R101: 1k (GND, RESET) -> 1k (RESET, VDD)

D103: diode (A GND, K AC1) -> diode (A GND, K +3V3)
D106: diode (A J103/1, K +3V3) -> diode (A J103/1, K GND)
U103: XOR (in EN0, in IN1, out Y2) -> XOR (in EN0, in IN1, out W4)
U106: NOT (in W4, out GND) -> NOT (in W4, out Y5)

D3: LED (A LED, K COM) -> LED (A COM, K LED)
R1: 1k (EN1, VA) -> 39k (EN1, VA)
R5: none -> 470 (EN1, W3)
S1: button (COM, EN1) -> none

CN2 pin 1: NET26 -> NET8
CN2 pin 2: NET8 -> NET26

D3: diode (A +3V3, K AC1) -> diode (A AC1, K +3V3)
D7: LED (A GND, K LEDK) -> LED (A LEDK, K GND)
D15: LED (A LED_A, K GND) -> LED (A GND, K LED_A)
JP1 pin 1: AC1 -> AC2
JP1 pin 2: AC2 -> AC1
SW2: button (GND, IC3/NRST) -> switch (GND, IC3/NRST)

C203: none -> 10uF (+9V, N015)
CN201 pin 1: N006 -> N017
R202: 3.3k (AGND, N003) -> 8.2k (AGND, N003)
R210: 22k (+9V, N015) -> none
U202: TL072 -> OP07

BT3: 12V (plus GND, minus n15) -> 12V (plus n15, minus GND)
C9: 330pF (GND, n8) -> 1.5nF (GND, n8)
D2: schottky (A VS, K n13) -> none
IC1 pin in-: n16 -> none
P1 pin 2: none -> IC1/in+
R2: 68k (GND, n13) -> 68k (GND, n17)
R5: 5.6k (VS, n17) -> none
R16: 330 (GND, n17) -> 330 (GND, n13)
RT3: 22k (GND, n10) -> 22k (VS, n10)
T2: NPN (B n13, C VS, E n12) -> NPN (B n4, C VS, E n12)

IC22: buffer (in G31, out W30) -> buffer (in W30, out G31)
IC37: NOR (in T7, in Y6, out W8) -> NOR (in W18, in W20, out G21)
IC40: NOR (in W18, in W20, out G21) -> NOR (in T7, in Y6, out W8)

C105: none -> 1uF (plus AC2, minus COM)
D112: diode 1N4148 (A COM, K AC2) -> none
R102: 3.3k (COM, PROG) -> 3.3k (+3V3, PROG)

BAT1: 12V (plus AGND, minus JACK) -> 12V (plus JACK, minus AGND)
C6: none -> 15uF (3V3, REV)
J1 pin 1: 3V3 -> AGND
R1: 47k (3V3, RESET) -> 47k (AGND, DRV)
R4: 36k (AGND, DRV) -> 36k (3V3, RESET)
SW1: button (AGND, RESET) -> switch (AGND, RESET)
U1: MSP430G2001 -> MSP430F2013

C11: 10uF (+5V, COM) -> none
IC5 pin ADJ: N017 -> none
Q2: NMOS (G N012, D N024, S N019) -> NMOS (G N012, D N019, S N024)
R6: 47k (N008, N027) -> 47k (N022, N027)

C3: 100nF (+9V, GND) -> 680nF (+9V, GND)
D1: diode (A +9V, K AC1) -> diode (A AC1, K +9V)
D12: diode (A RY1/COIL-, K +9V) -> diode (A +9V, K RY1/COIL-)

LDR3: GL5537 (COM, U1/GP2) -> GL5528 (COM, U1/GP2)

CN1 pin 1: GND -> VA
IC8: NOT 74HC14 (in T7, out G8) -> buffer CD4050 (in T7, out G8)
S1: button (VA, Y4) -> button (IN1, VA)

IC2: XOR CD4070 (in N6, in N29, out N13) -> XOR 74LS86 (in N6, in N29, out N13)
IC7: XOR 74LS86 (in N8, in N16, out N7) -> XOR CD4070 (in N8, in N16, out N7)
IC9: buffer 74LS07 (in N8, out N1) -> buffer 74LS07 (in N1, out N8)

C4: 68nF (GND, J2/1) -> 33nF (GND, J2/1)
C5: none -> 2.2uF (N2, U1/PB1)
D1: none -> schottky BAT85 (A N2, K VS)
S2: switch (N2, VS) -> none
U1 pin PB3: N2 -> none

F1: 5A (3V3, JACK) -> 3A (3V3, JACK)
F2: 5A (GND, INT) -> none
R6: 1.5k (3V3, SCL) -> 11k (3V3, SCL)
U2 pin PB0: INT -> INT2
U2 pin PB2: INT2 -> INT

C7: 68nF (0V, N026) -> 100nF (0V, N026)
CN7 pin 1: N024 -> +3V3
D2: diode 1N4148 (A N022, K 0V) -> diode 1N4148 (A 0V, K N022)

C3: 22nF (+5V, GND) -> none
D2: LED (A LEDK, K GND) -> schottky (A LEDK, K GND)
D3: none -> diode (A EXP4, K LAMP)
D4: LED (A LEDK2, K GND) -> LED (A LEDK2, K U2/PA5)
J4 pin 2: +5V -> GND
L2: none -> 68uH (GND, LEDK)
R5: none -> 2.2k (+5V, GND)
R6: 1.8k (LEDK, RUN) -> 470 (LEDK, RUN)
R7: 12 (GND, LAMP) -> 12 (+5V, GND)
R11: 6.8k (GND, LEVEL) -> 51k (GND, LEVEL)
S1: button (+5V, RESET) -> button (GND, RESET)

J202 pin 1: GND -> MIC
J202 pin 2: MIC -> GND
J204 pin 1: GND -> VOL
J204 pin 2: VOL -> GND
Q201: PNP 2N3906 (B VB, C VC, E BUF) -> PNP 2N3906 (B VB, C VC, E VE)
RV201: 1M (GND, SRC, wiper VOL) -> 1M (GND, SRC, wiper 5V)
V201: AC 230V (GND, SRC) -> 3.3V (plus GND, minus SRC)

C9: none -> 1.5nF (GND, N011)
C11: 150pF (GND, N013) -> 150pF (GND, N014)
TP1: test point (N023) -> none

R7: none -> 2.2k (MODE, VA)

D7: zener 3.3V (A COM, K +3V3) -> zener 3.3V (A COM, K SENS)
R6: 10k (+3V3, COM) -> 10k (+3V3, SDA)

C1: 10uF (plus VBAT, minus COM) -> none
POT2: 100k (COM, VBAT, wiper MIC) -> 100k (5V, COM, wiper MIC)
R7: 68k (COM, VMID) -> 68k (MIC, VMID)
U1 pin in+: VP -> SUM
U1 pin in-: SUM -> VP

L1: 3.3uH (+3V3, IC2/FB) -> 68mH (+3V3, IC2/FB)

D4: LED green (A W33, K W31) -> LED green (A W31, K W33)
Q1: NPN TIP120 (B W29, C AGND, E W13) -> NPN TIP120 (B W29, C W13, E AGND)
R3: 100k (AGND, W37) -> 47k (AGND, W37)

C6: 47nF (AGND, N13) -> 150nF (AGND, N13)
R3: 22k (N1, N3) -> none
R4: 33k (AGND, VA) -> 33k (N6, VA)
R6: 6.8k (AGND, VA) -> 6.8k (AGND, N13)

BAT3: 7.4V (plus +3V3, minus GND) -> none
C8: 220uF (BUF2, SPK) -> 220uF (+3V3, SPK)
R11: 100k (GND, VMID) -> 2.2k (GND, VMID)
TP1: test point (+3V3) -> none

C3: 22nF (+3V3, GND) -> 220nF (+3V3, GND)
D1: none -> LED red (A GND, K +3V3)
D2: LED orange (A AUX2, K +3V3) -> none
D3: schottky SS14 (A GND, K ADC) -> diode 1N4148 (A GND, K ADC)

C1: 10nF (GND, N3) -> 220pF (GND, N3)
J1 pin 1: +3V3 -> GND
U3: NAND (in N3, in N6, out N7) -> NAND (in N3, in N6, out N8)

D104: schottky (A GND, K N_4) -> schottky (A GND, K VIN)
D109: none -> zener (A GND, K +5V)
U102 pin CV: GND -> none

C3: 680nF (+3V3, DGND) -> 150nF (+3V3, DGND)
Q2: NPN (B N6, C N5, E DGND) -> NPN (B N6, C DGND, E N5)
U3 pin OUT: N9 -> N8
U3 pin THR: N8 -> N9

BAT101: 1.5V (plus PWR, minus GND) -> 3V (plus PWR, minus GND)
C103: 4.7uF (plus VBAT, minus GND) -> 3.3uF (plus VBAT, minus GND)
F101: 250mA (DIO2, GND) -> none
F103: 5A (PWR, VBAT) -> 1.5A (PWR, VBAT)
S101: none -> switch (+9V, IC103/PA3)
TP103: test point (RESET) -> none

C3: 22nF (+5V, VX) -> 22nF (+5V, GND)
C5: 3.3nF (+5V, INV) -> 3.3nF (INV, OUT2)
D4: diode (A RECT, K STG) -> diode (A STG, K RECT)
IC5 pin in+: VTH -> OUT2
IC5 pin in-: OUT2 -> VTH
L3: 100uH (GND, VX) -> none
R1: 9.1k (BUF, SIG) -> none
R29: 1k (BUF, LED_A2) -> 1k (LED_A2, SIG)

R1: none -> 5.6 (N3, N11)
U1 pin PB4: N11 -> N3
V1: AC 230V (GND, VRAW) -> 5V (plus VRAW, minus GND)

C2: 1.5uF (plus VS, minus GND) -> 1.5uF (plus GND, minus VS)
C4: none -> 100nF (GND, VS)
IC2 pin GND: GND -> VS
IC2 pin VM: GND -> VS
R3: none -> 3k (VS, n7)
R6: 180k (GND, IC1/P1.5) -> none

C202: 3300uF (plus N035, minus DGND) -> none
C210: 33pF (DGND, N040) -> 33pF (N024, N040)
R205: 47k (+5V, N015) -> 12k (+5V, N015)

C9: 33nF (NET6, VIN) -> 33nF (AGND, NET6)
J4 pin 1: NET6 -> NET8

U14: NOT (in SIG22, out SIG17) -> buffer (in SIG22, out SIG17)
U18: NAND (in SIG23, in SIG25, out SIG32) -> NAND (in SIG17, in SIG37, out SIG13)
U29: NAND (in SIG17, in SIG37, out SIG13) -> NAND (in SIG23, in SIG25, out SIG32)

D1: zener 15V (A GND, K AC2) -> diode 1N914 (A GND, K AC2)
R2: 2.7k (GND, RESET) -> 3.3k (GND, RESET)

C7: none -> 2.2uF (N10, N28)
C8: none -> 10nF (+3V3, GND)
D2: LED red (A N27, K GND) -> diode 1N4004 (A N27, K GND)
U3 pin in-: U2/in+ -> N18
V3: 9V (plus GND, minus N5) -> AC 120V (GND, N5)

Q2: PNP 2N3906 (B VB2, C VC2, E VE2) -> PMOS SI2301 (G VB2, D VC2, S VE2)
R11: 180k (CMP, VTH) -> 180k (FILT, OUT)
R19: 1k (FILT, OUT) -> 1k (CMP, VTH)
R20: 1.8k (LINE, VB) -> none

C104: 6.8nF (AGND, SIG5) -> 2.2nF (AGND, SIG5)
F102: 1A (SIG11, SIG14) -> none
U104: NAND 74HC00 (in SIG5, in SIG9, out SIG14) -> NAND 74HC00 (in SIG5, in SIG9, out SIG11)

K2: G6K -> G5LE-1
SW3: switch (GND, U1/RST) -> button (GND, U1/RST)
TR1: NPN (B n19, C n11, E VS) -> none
^^^^^^^^^^^^^^^^
● **EXERCISE DIRECTIONS**: Reproduce word for word the material above, beginning with the line that contains "U1 pin PB3: N2 -> none" and ending with the line that contains "C3: 22nF (+5V, GND) -> none".

● **WRITTEN RESPONSE**:
U1 pin PB3: N2 -> none

F1: 5A (3V3, JACK) -> 3A (3V3, JACK)
F2: 5A (GND, INT) -> none
R6: 1.5k (3V3, SCL) -> 11k (3V3, SCL)
U2 pin PB0: INT -> INT2
U2 pin PB2: INT2 -> INT

C7: 68nF (0V, N026) -> 100nF (0V, N026)
CN7 pin 1: N024 -> +3V3
D2: diode 1N4148 (A N022, K 0V) -> diode 1N4148 (A 0V, K N022)

C3: 22nF (+5V, GND) -> none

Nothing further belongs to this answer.